--- Dataset records Enclosed Below ---
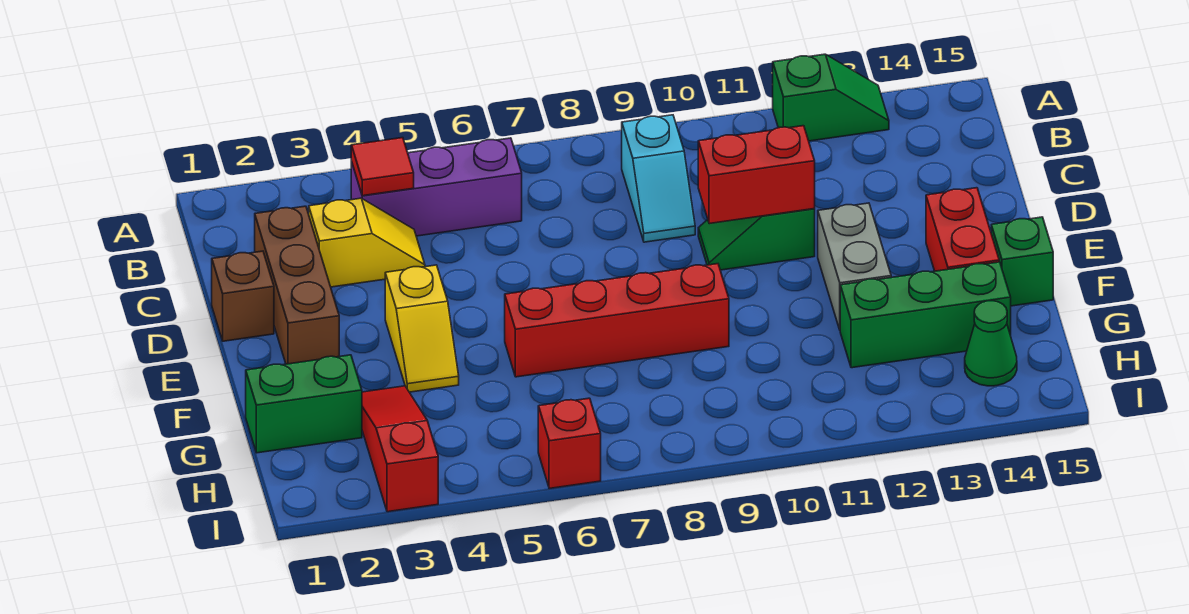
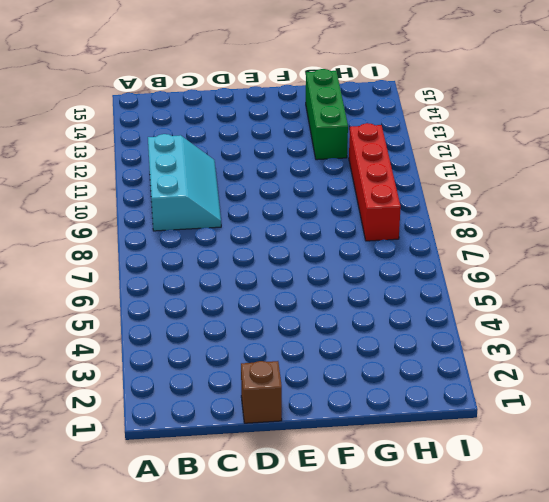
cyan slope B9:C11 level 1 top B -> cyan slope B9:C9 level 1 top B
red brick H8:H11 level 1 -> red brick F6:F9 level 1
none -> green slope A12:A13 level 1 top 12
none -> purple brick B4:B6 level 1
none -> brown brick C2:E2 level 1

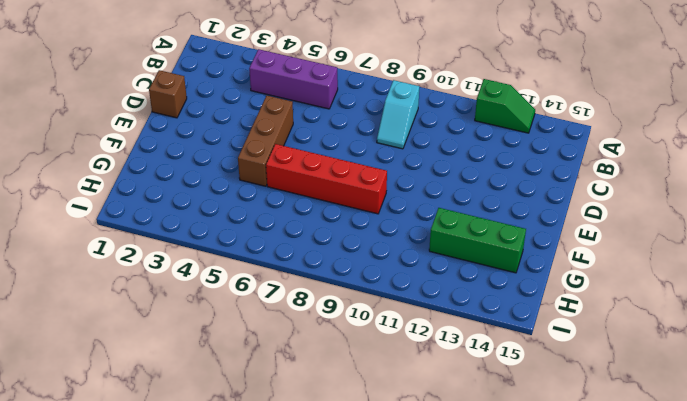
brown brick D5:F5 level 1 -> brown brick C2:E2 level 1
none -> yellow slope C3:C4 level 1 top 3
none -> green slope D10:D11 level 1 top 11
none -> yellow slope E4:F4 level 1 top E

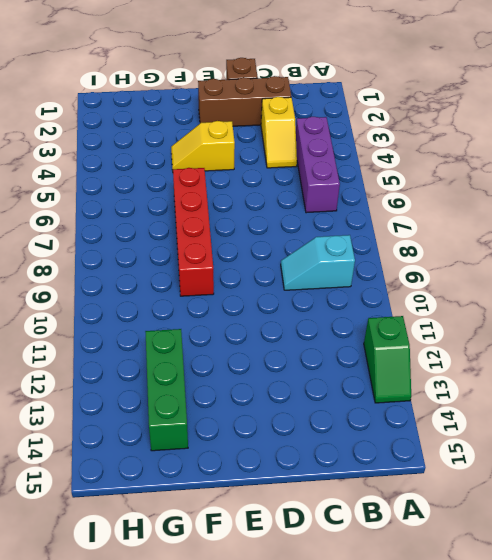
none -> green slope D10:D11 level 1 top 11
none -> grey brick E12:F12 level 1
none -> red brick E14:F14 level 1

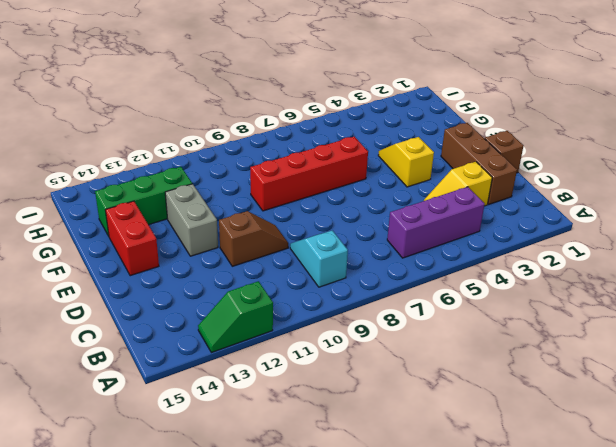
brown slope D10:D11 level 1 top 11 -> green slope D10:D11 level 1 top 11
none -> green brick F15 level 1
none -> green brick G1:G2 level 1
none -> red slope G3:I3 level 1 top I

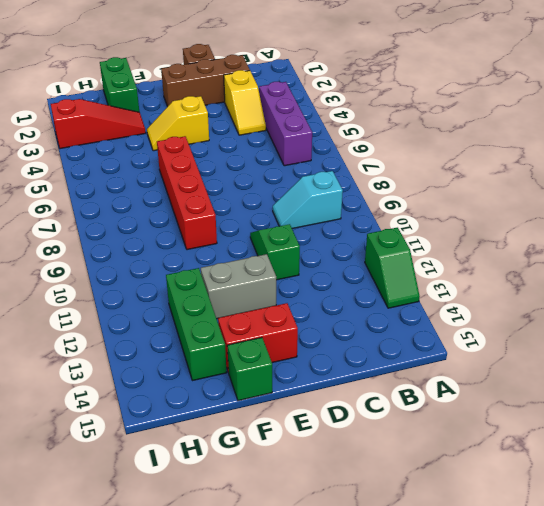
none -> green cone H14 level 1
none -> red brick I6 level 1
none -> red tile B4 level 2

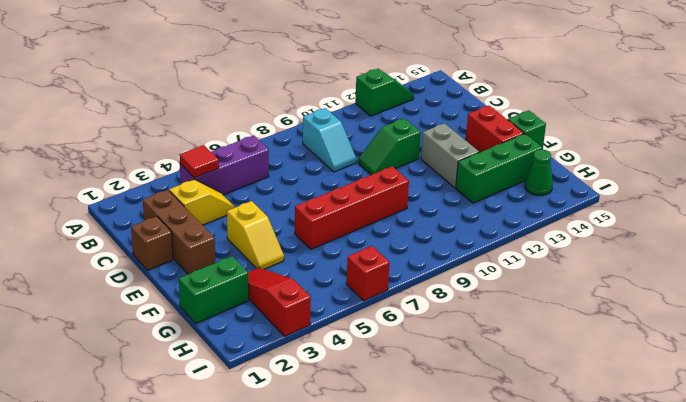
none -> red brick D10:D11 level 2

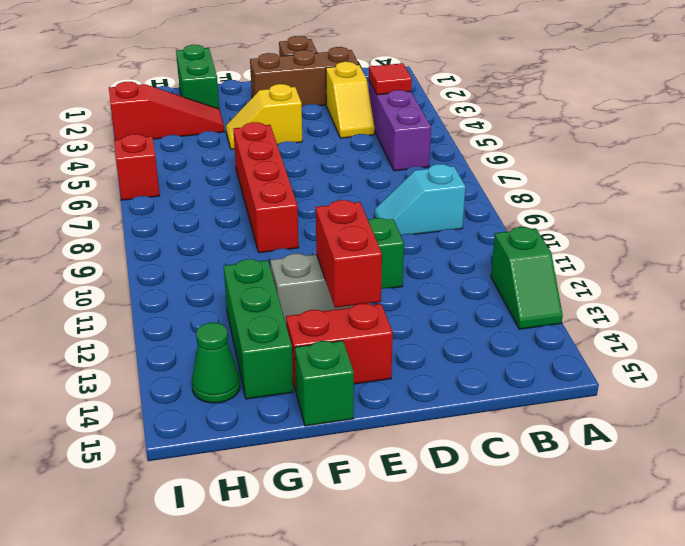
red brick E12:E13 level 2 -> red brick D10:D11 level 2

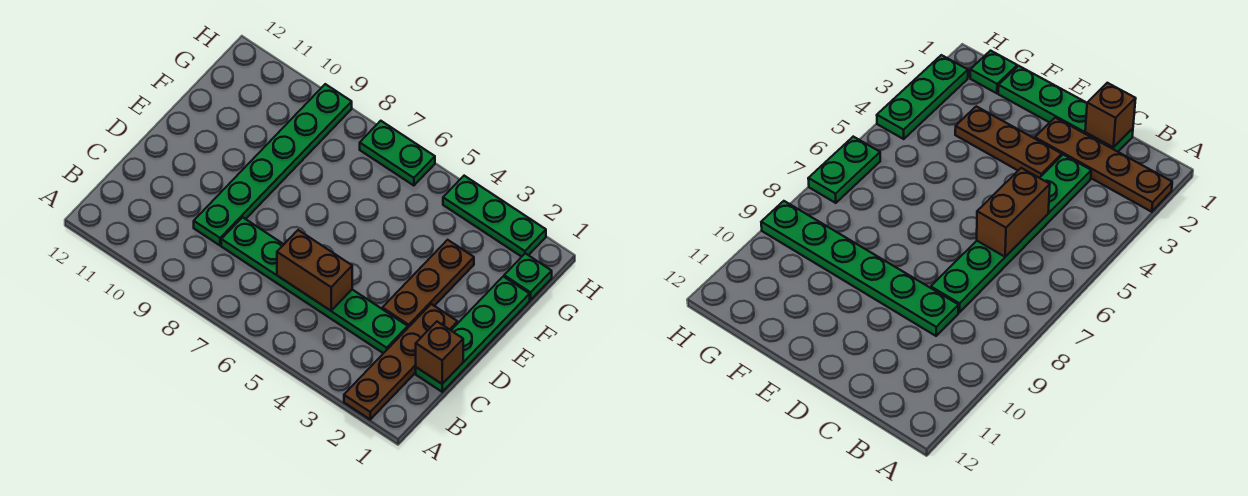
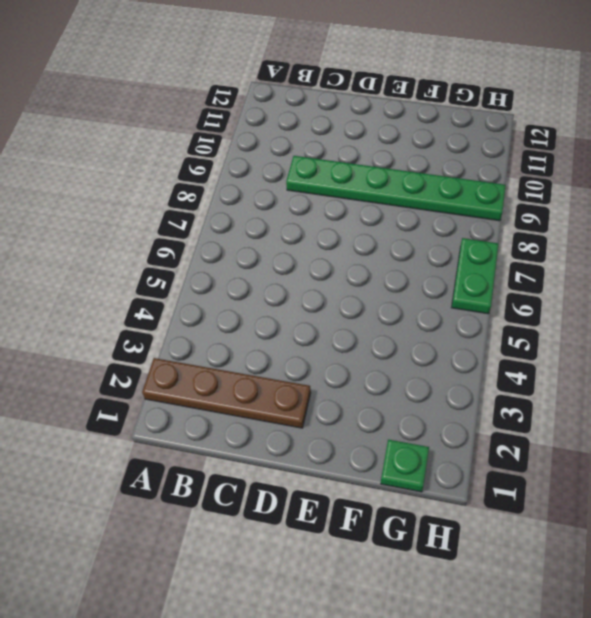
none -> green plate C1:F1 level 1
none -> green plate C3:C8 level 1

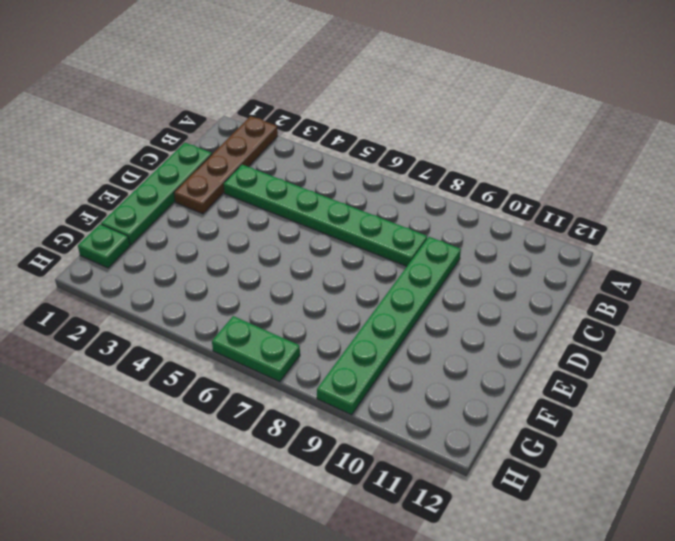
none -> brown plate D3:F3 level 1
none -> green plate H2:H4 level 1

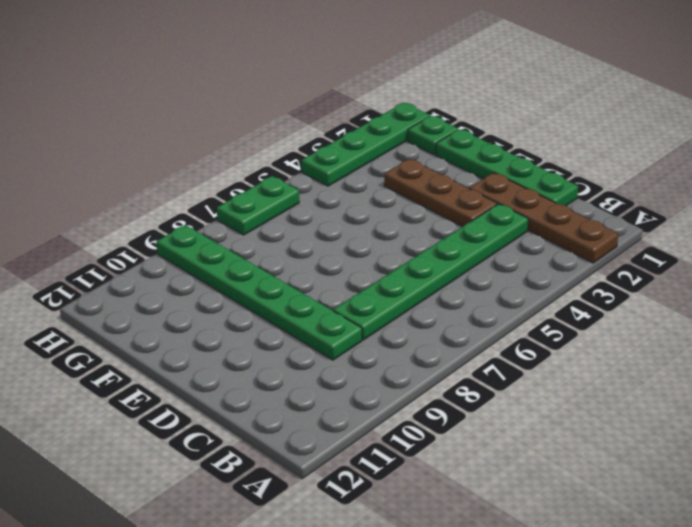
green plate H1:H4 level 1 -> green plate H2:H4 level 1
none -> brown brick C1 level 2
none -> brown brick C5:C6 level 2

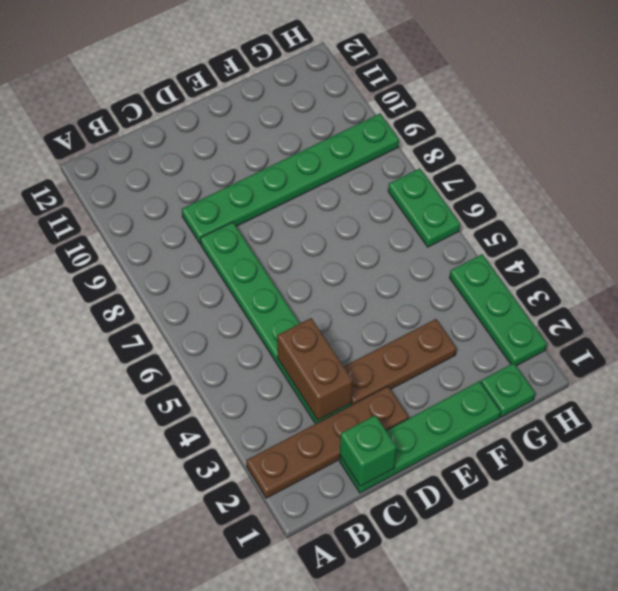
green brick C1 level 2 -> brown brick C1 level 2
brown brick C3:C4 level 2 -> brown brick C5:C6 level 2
--- End of Enclosed Dataset records ---
→ Exercise details
Return exactly the lines above, from the one with "none -> red brick D10:D11 level 2" up to and including the one with "green plate H1:H4", and include no pictures.

→ Expected output
none -> red brick D10:D11 level 2

red brick E12:E13 level 2 -> red brick D10:D11 level 2

none -> green plate C1:F1 level 1
none -> green plate C3:C8 level 1

none -> brown plate D3:F3 level 1
none -> green plate H2:H4 level 1

green plate H1:H4 level 1 -> green plate H2:H4 level 1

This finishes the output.